(Saved dataset items)
------------------------
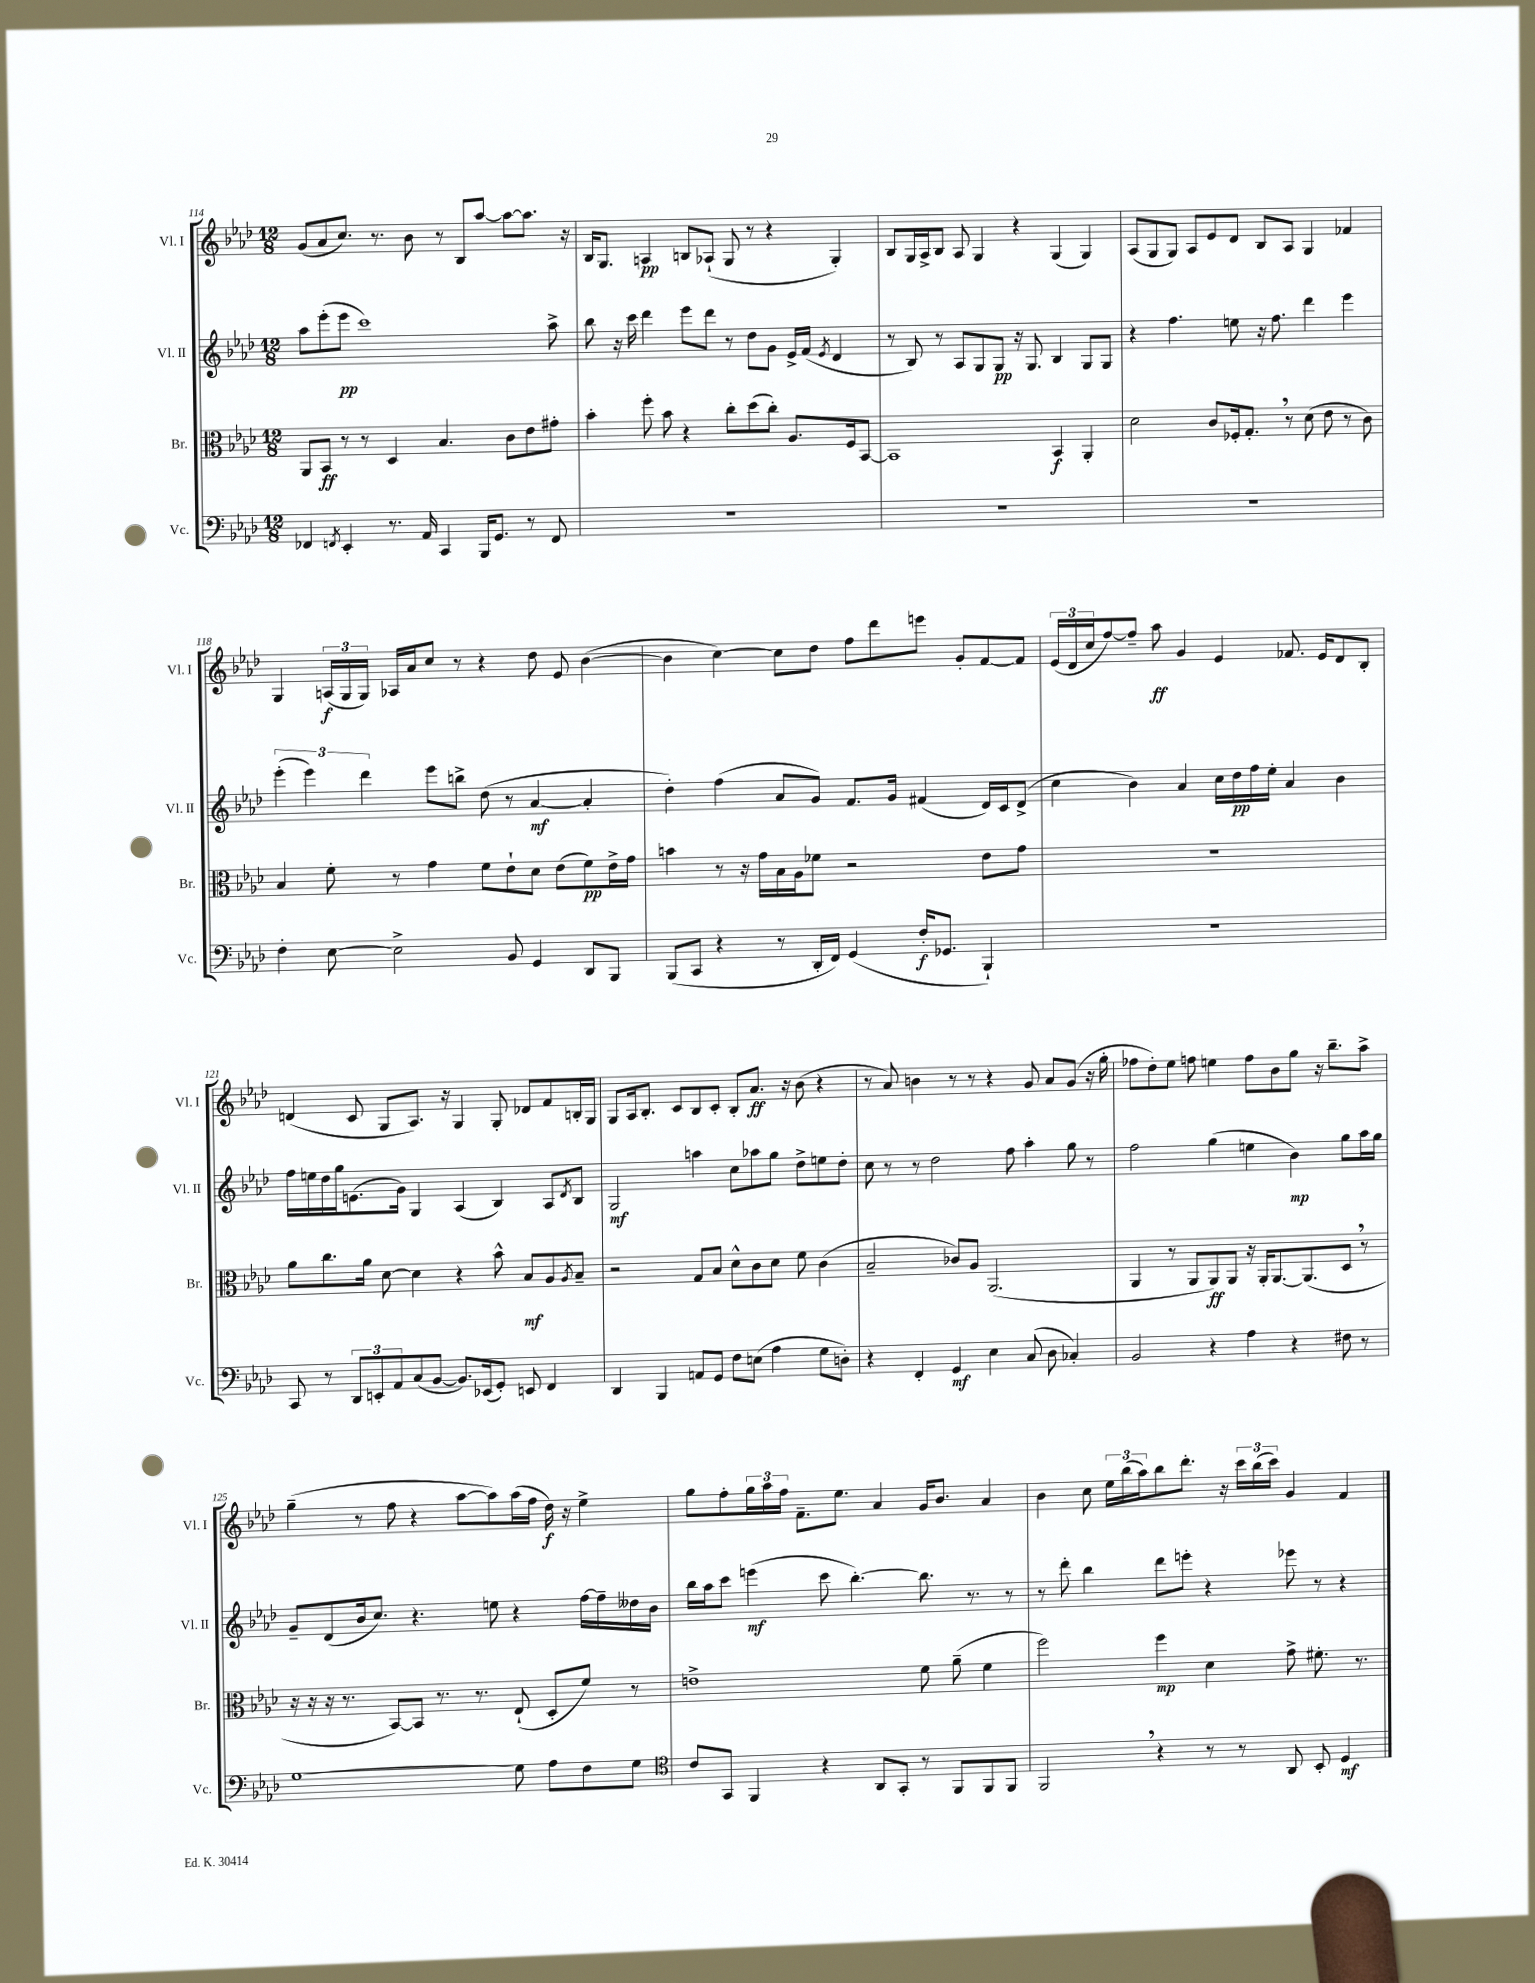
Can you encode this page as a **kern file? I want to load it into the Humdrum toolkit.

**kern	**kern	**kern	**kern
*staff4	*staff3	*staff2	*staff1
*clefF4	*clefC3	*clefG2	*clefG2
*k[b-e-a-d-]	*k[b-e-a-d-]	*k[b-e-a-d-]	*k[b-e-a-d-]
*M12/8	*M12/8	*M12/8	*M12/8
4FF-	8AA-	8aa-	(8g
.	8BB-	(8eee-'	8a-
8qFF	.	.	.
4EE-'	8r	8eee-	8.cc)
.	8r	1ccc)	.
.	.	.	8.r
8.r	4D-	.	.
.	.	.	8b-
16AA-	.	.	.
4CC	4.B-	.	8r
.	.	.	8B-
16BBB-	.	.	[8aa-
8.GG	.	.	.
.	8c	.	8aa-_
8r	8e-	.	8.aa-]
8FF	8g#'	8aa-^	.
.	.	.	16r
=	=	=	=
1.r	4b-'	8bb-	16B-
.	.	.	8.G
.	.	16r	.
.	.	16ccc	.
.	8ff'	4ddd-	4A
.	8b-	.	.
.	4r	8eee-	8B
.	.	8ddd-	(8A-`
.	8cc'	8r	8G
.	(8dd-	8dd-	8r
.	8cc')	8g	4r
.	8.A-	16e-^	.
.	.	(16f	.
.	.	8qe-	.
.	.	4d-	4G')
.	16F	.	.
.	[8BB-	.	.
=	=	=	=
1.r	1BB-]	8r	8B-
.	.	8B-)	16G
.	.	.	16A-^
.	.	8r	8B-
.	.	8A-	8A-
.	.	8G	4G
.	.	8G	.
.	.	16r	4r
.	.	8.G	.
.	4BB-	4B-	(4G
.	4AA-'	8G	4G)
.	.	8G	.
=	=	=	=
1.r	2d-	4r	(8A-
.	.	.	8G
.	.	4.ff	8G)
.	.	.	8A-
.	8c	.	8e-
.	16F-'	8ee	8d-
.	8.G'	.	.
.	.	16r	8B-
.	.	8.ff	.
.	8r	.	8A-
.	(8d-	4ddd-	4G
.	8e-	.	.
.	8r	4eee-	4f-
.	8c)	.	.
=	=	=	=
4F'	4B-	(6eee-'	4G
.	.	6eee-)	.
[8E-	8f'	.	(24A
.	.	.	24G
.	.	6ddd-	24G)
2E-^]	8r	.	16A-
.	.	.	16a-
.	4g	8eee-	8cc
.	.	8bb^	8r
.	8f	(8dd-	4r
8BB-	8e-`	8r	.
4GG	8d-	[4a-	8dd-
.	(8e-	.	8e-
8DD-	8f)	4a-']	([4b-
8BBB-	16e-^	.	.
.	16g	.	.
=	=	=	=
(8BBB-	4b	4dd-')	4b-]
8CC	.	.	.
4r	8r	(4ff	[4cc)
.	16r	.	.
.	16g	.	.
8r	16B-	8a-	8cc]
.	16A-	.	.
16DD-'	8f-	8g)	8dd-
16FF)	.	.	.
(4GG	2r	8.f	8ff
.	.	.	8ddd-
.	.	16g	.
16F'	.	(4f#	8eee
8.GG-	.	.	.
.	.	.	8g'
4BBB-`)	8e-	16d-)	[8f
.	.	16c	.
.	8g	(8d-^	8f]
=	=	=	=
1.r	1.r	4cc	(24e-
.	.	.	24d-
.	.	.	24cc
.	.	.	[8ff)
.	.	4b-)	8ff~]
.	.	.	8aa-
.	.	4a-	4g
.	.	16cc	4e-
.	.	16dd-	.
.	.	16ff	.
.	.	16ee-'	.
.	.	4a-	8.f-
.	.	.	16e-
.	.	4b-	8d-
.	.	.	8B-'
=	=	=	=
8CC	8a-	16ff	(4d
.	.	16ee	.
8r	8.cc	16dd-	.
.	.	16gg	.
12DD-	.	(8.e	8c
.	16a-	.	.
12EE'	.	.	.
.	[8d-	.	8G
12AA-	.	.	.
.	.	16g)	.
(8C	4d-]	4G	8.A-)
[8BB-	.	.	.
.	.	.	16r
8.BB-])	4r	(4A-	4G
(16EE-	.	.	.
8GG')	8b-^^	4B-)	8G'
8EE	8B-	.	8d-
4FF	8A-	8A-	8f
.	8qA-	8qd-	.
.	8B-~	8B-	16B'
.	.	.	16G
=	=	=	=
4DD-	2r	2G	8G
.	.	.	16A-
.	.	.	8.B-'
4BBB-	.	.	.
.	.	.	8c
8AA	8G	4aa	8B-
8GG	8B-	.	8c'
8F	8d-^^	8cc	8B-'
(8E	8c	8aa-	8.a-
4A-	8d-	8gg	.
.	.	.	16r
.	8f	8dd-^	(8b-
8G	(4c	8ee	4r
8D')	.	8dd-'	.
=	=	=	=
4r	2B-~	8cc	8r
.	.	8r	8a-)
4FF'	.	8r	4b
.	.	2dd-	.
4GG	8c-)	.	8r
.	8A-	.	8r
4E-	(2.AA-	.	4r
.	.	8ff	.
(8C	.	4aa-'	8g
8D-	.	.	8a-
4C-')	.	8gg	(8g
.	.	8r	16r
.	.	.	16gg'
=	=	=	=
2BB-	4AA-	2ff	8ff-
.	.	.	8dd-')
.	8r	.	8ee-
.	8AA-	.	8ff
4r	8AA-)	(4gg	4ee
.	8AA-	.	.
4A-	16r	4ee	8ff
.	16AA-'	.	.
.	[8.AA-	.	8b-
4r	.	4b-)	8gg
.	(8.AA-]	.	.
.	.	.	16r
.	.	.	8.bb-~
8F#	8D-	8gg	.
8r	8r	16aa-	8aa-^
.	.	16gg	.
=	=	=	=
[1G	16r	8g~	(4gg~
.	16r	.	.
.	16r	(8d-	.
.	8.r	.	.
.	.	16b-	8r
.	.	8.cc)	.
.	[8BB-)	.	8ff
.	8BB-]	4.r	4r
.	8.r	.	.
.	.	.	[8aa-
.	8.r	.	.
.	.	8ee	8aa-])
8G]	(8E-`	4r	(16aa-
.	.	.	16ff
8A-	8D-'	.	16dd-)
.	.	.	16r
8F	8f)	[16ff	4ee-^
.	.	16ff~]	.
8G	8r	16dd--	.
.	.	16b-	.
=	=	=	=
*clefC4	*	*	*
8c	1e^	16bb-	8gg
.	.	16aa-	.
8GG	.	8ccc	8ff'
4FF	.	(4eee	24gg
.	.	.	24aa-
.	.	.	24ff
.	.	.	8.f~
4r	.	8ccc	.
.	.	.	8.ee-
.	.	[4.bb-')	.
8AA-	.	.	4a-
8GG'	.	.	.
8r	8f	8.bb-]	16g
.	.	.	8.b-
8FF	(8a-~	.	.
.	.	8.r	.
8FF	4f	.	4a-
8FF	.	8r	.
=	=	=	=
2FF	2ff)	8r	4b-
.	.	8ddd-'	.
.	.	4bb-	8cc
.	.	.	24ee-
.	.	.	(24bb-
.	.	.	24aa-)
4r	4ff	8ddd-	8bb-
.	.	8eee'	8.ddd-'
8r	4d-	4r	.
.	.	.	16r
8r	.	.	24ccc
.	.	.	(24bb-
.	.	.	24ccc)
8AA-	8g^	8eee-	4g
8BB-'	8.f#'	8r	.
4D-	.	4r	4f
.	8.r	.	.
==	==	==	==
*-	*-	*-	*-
------------------------
» **YOUR GOAL**: Count how many lines of the records above contain the string "kern". Reply with the number alone.

» **FINAL RESULT**: 2